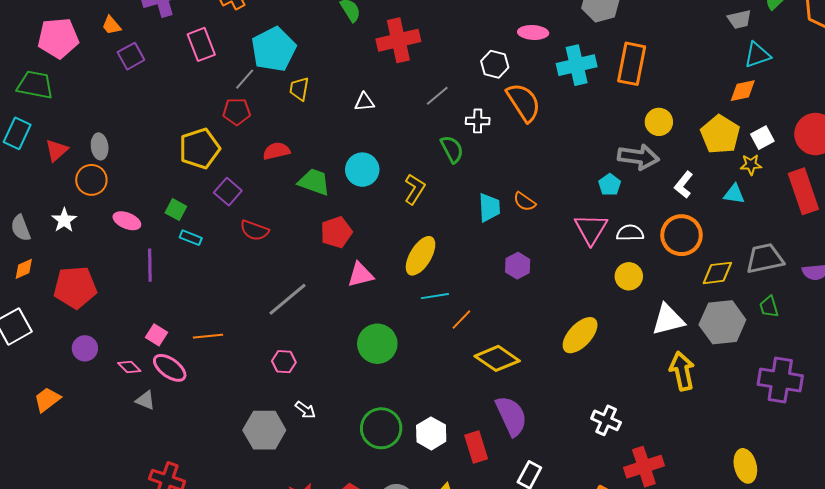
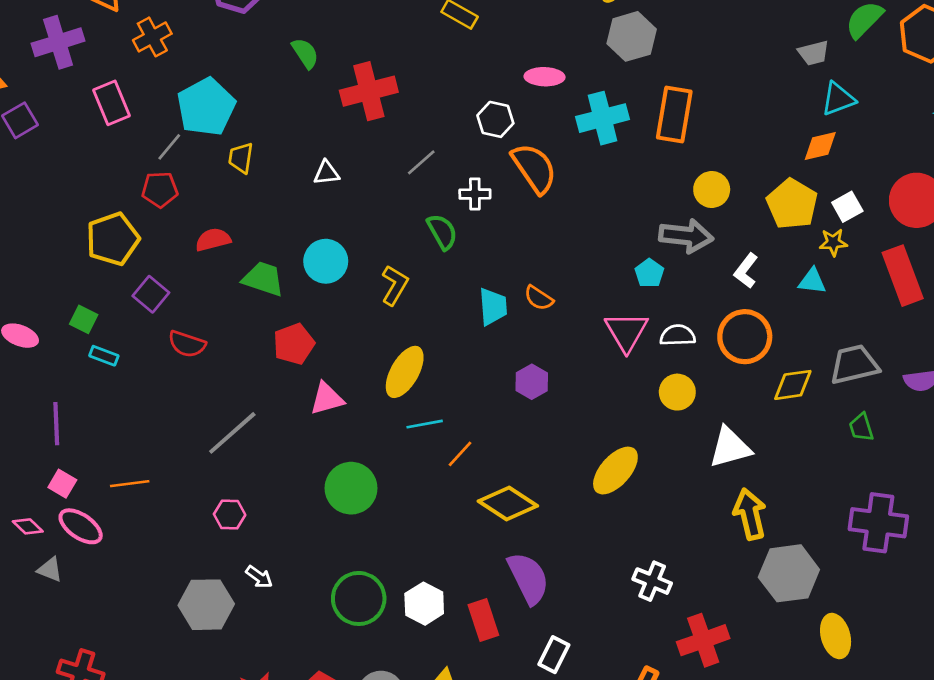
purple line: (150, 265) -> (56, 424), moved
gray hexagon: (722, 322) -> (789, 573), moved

*****

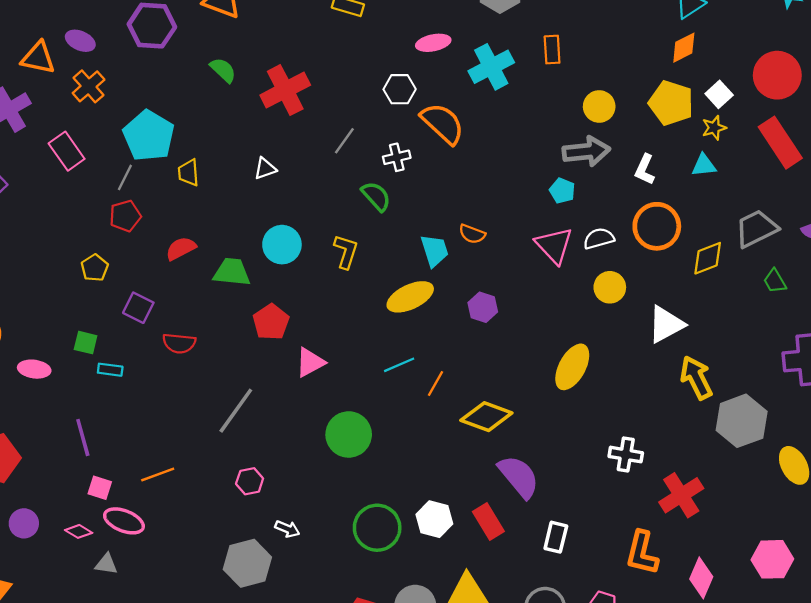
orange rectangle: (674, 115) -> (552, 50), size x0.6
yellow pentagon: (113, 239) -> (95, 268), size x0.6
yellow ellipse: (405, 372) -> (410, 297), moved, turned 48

*****

For every line in the listing above that mentions the word "yellow", make a copy.

**Solution**:
yellow pentagon: (113, 239) -> (95, 268), size x0.6
yellow ellipse: (405, 372) -> (410, 297), moved, turned 48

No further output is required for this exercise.